## Your task
An exact copy of every record is the expected answer.

## Input for this task
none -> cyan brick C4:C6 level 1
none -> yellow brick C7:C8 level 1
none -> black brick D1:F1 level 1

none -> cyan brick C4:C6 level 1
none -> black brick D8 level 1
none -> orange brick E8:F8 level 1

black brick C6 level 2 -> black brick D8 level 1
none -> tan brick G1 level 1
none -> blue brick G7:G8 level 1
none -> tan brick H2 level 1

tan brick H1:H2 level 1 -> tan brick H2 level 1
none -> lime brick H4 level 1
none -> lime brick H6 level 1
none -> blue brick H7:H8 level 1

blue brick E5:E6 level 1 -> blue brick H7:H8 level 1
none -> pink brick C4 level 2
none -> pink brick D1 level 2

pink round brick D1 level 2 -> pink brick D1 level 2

## Task answer
none -> cyan brick C4:C6 level 1
none -> yellow brick C7:C8 level 1
none -> black brick D1:F1 level 1

none -> cyan brick C4:C6 level 1
none -> black brick D8 level 1
none -> orange brick E8:F8 level 1

black brick C6 level 2 -> black brick D8 level 1
none -> tan brick G1 level 1
none -> blue brick G7:G8 level 1
none -> tan brick H2 level 1

tan brick H1:H2 level 1 -> tan brick H2 level 1
none -> lime brick H4 level 1
none -> lime brick H6 level 1
none -> blue brick H7:H8 level 1

blue brick E5:E6 level 1 -> blue brick H7:H8 level 1
none -> pink brick C4 level 2
none -> pink brick D1 level 2

pink round brick D1 level 2 -> pink brick D1 level 2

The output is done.